> _Work request_:
Give the listing again exactly, skipping any pictures it holds.

> _Collected data_:
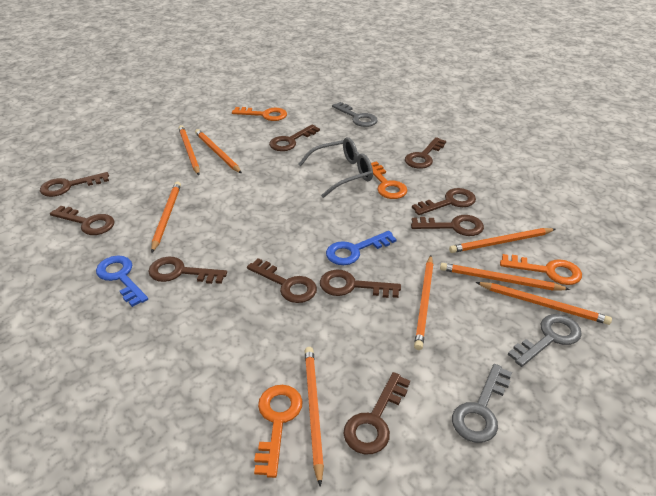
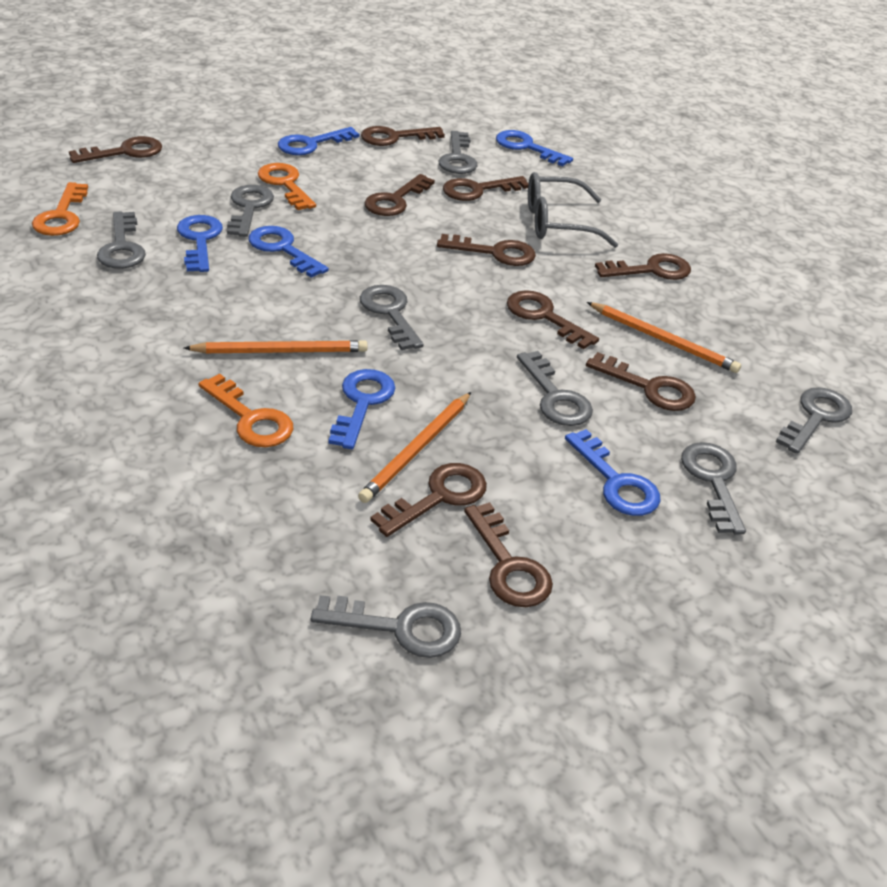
blue key: 2 -> 6
grey key: 3 -> 8
orange key: 4 -> 3
orange pencil: 8 -> 3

> _Task output_:
blue key: 2 -> 6
grey key: 3 -> 8
orange key: 4 -> 3
orange pencil: 8 -> 3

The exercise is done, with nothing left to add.